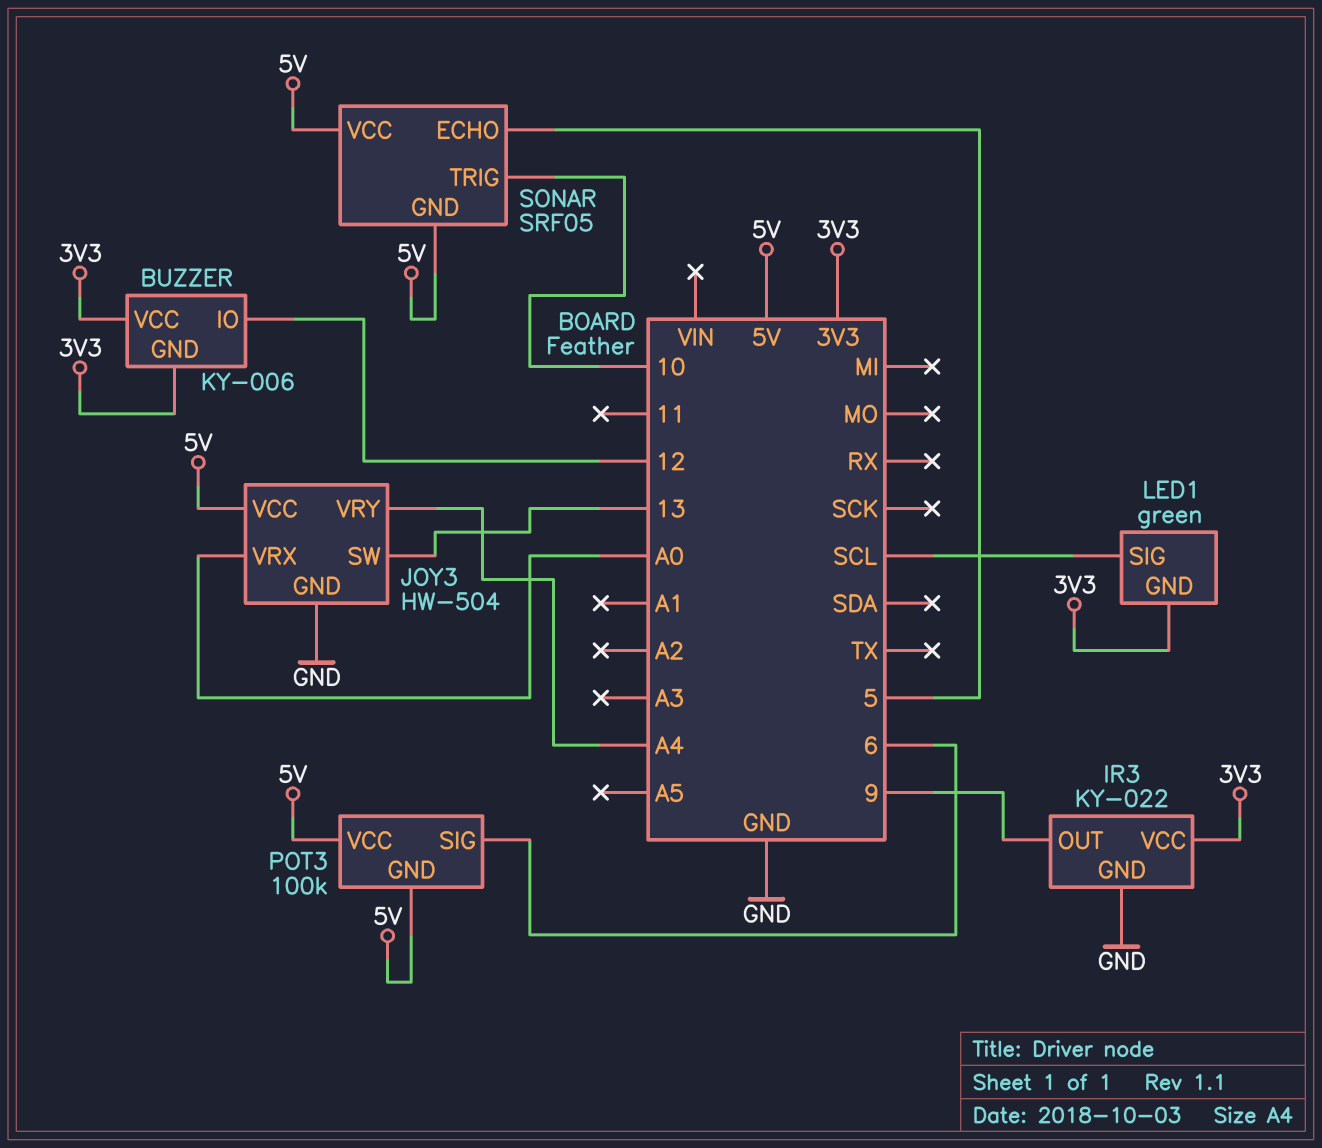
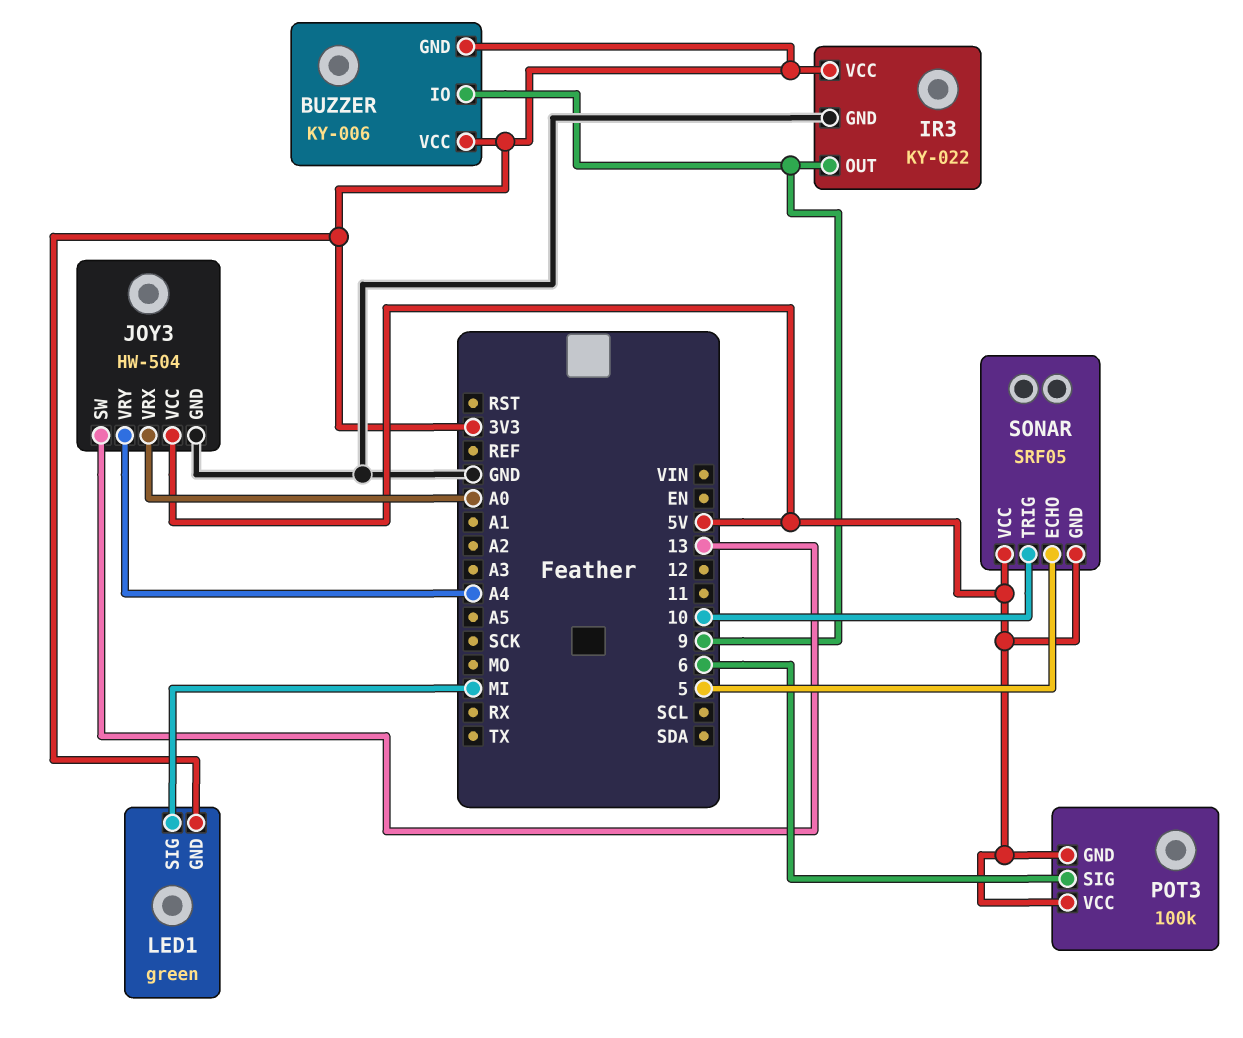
BUZZER pin IO: 12 -> 9
LED1 pin SIG: SCL -> MI

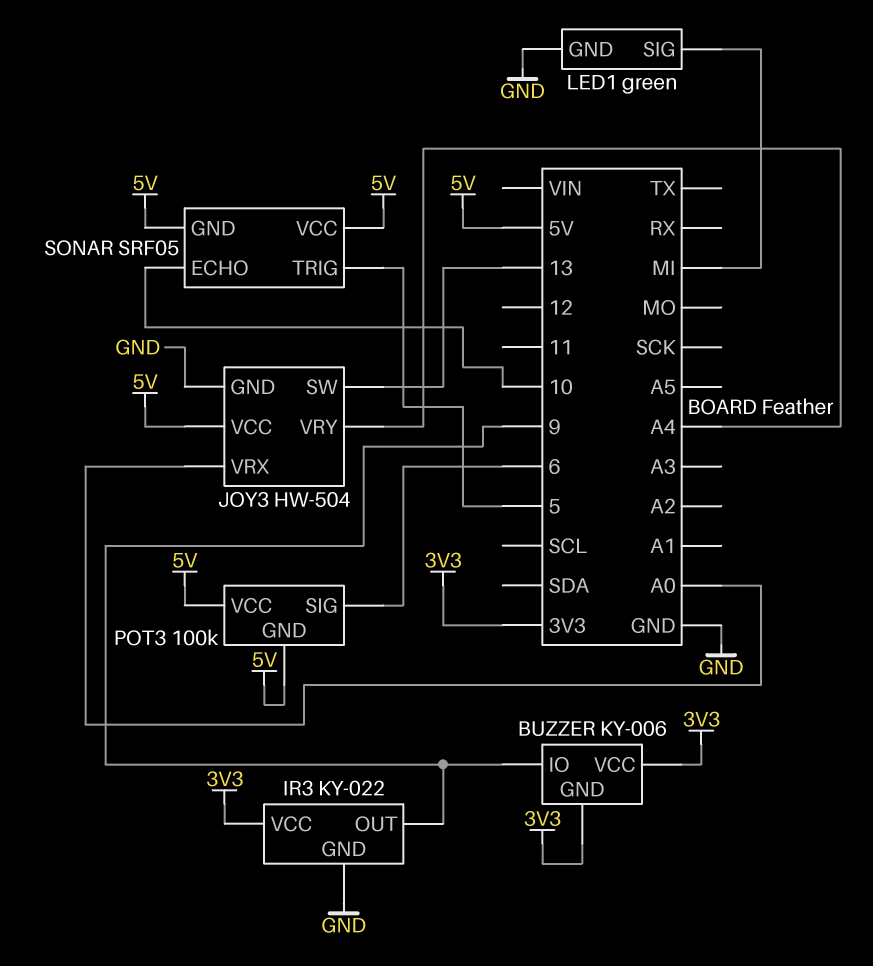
LED1 pin GND: 3V3 -> GND
SONAR pin ECHO: 5 -> 10
SONAR pin TRIG: 10 -> 5

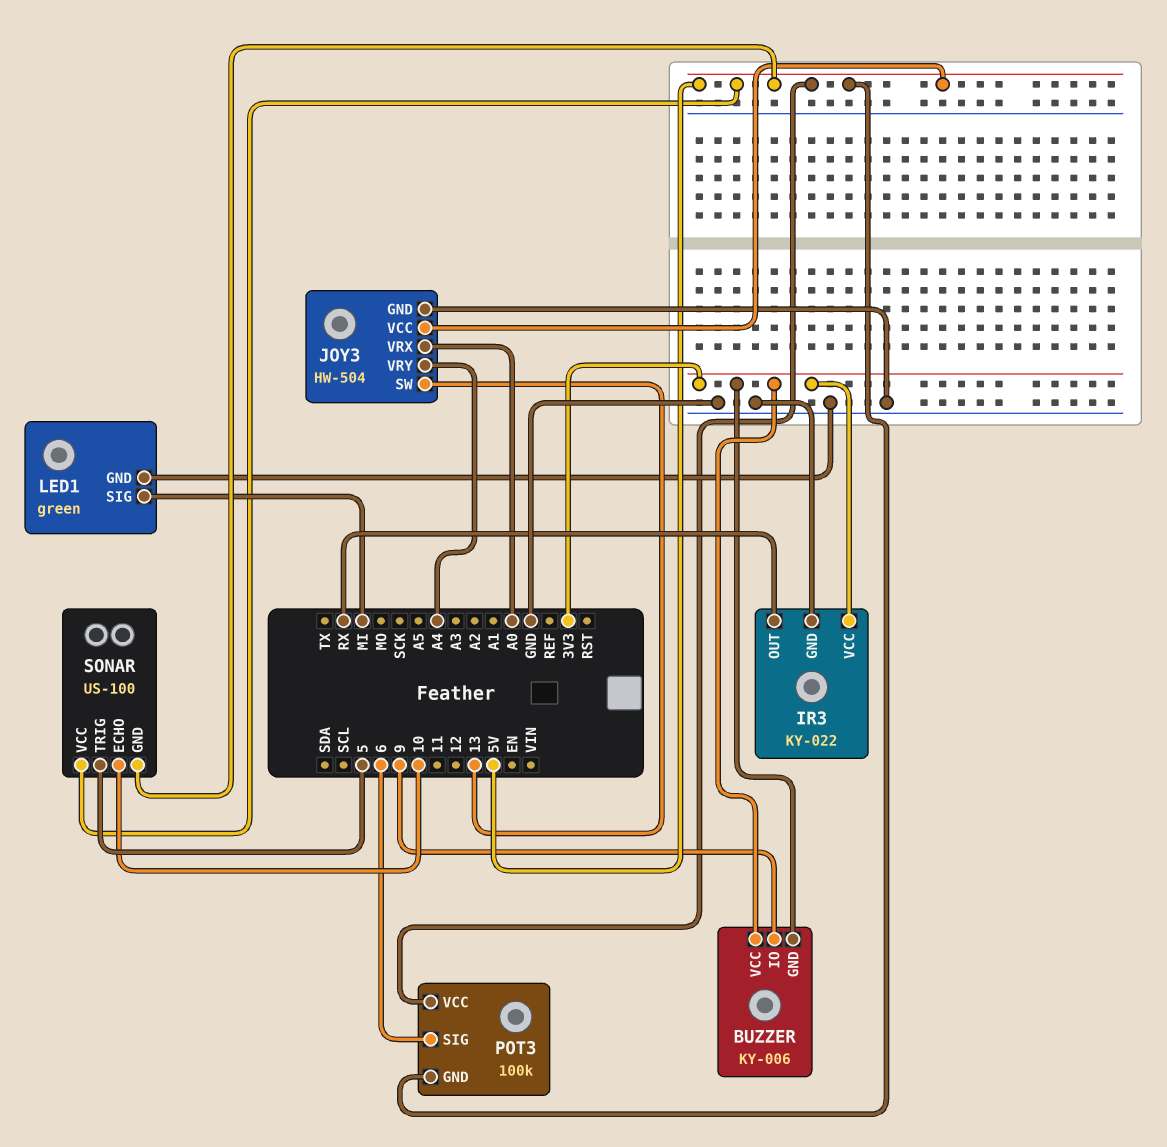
IR3 pin OUT: 9 -> RX
SONAR: SRF05 -> US-100

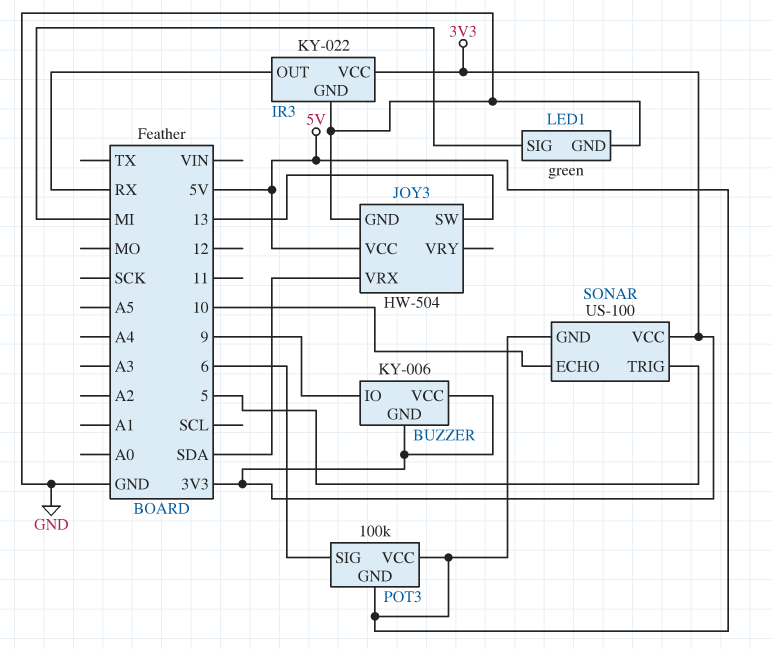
JOY3 pin VRX: A0 -> SDA
JOY3 pin VRY: A4 -> none
SONAR pin VCC: 5V -> 3V3

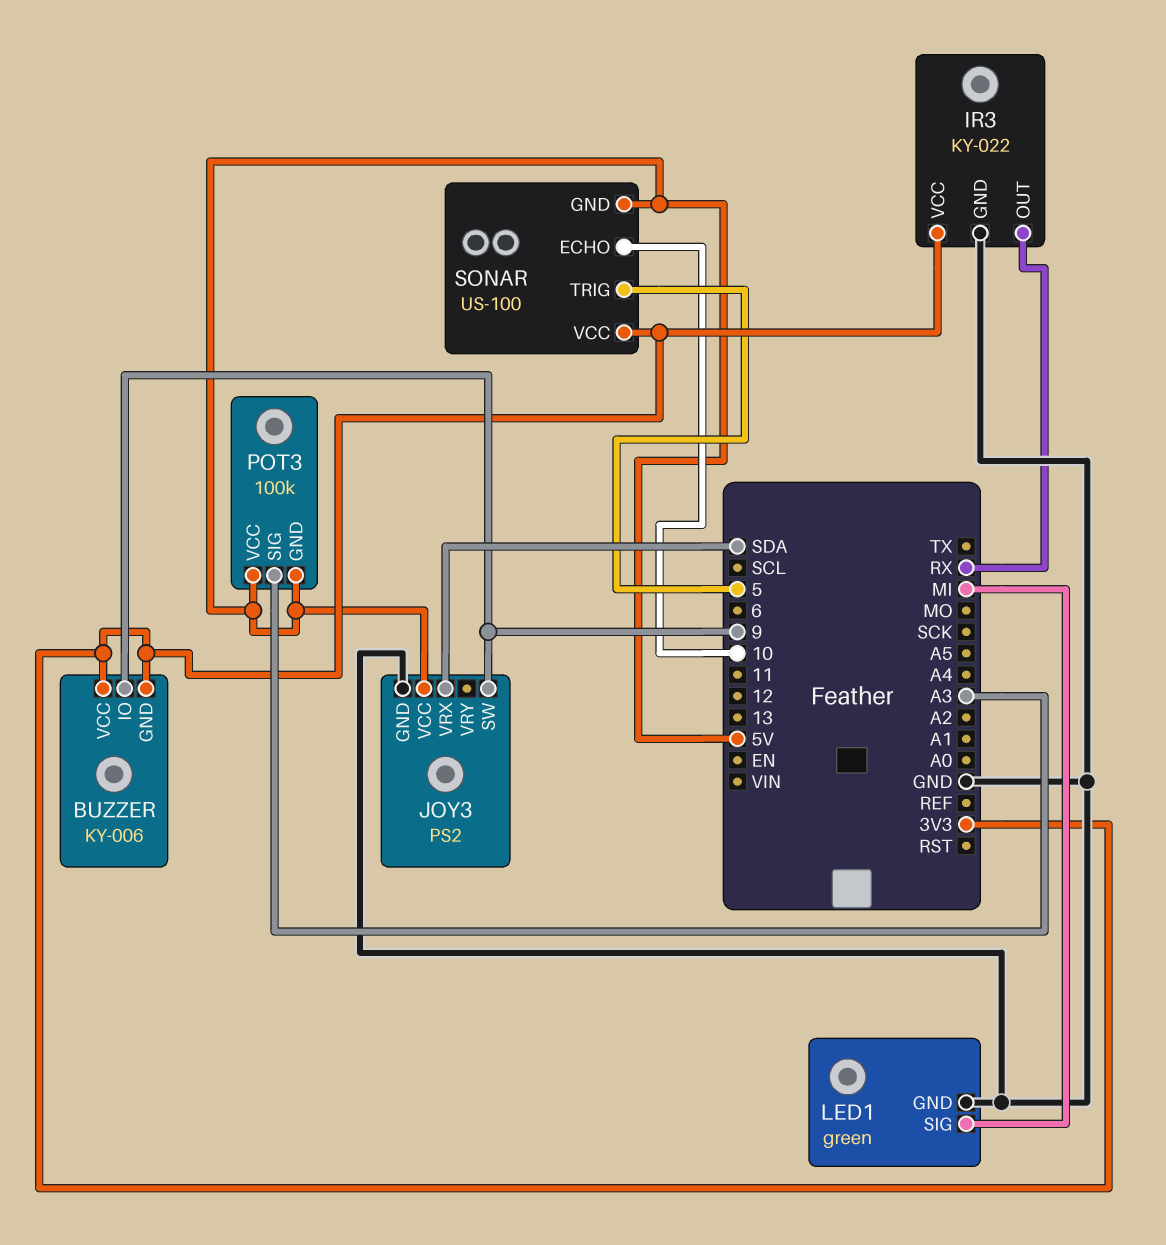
JOY3: HW-504 -> PS2
JOY3 pin SW: 13 -> 9
POT3 pin SIG: 6 -> A3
++++++++++
Problem to solve:
Skip the pictures and output all entries exactly.

Answer to the problem:
BUZZER pin IO: 12 -> 9
LED1 pin SIG: SCL -> MI

LED1 pin GND: 3V3 -> GND
SONAR pin ECHO: 5 -> 10
SONAR pin TRIG: 10 -> 5

IR3 pin OUT: 9 -> RX
SONAR: SRF05 -> US-100

JOY3 pin VRX: A0 -> SDA
JOY3 pin VRY: A4 -> none
SONAR pin VCC: 5V -> 3V3

JOY3: HW-504 -> PS2
JOY3 pin SW: 13 -> 9
POT3 pin SIG: 6 -> A3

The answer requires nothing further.